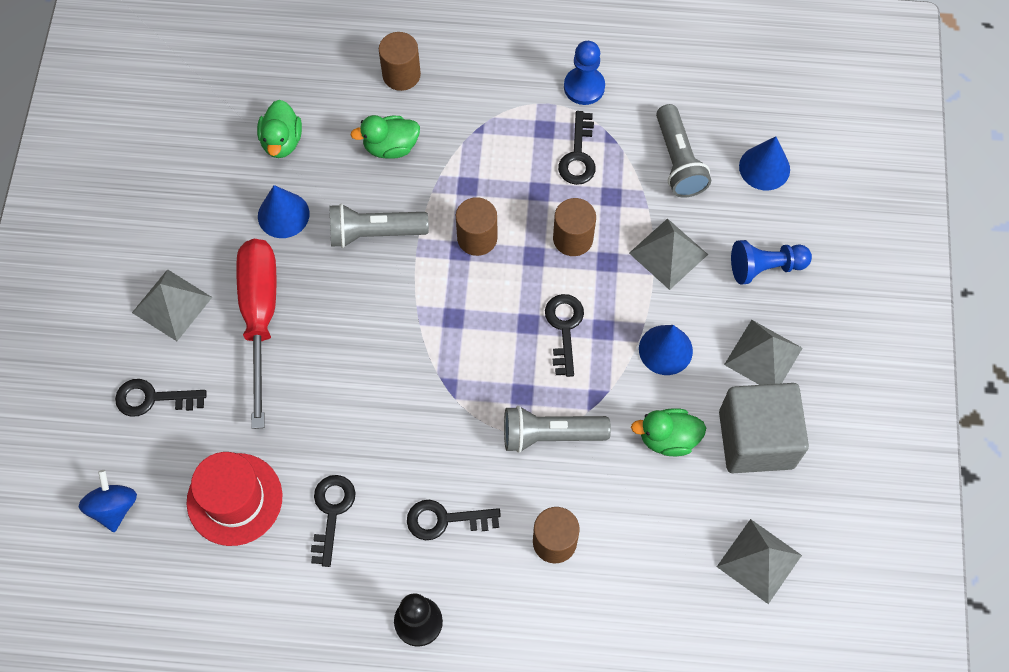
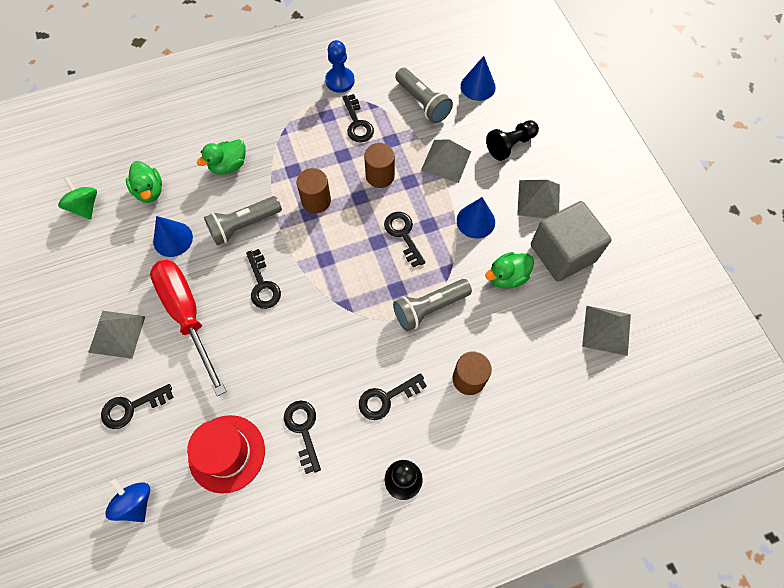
camera: 25 degrees left, 0 degrees up
(199, 130) = (85, 206): none -> green spinning top
(364, 318) = (263, 284): none -> black key
(401, 75) = (214, 117): brown cylinder -> none
(765, 267) = (510, 145): blue pawn -> black pawn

- Exercise aim
Everything in the listing, except its images, should be set down exactly.

- Written reply
camera: 25 degrees left, 0 degrees up
(199, 130) = (85, 206): none -> green spinning top
(364, 318) = (263, 284): none -> black key
(401, 75) = (214, 117): brown cylinder -> none
(765, 267) = (510, 145): blue pawn -> black pawn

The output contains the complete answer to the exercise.